— Start of Data in this exercise —
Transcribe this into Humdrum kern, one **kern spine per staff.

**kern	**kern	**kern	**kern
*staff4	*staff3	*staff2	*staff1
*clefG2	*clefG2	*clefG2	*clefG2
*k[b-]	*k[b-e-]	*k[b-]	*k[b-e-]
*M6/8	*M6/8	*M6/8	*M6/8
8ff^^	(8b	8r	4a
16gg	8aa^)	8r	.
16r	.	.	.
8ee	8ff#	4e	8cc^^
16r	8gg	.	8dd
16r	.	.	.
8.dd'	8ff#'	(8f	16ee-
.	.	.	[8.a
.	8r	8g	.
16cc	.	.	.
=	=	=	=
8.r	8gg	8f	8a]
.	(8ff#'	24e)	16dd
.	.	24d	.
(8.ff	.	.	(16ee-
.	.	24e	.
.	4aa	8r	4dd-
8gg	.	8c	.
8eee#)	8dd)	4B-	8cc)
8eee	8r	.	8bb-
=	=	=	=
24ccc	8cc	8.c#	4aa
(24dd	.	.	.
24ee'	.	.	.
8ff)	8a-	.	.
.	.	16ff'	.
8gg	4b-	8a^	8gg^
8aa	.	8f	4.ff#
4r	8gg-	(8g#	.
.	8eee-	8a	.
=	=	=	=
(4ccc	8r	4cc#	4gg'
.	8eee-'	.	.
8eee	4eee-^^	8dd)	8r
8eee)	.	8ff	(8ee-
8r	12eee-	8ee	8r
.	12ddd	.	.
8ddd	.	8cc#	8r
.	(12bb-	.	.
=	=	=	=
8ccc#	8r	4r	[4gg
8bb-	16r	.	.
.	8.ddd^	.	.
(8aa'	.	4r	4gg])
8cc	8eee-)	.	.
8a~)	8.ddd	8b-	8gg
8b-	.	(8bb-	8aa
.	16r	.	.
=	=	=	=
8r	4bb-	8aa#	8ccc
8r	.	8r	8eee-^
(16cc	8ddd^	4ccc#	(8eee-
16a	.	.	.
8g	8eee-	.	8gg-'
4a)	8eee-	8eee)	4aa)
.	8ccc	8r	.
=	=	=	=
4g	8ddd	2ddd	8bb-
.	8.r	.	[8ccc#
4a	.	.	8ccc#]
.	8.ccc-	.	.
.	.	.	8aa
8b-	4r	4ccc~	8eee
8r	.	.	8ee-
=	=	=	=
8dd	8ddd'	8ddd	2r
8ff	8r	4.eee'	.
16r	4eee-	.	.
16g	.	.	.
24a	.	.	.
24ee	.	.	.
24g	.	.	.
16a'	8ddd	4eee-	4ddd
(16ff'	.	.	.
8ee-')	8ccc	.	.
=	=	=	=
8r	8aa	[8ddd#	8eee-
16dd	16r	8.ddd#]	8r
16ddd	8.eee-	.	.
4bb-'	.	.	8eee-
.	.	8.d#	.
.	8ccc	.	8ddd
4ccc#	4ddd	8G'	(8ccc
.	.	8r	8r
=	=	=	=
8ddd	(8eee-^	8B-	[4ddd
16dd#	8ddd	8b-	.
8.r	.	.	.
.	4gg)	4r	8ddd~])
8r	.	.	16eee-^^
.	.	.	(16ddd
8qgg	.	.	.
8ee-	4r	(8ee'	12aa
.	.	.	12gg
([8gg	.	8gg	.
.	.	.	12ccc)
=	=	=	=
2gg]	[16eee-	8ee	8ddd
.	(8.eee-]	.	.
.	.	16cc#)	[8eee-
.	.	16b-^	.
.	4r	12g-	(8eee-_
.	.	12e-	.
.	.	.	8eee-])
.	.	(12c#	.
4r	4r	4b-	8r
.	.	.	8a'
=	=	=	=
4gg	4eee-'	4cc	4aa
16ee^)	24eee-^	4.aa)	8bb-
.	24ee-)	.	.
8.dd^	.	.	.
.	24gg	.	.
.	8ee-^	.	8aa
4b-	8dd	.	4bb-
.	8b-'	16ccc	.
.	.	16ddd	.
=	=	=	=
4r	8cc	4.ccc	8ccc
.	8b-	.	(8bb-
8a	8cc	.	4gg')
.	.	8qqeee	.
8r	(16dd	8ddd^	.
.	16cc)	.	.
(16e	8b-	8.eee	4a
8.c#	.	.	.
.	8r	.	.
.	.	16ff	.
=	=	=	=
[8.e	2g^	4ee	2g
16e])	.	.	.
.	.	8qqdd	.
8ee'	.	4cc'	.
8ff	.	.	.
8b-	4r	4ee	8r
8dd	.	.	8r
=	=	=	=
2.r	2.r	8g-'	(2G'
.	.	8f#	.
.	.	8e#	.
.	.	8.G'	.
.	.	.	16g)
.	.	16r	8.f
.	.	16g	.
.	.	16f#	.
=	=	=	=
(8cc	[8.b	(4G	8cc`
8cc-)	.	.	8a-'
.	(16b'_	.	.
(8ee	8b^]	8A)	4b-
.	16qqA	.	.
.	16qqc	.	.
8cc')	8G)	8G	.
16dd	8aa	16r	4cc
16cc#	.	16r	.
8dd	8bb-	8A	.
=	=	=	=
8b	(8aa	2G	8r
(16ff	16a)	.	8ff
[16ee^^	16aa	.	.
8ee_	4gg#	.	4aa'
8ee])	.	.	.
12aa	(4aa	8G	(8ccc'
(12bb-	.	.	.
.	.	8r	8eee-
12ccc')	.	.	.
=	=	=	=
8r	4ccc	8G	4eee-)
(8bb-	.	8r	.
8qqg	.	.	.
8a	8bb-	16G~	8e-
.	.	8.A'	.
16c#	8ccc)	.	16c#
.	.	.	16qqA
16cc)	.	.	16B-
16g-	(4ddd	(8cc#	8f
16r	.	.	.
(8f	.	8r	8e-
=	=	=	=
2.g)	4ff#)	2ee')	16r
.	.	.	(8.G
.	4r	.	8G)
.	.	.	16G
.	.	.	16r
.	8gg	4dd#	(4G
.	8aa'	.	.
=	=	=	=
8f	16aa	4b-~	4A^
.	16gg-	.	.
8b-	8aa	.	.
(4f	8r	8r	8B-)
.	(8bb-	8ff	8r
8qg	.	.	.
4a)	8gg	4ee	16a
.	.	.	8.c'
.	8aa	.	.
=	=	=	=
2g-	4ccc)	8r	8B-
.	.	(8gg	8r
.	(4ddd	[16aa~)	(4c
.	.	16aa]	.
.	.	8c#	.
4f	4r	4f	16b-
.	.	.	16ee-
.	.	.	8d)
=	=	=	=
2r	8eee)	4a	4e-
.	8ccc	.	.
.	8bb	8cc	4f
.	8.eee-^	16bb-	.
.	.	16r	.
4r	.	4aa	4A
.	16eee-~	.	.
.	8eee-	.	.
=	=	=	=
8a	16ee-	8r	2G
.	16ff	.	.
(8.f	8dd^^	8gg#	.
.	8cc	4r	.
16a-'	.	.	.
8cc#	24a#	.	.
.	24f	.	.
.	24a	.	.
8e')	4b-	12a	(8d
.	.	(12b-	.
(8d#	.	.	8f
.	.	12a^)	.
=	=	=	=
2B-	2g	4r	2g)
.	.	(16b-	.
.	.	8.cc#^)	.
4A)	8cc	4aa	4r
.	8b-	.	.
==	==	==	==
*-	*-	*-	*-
— End of Data in this exercise —
Copy every line of the data above that contains the string "kern". Case counts.

- **Response to this exercise**:
Transcribe this into Humdrum kern, one **kern spine per staff.
**kern	**kern	**kern	**kern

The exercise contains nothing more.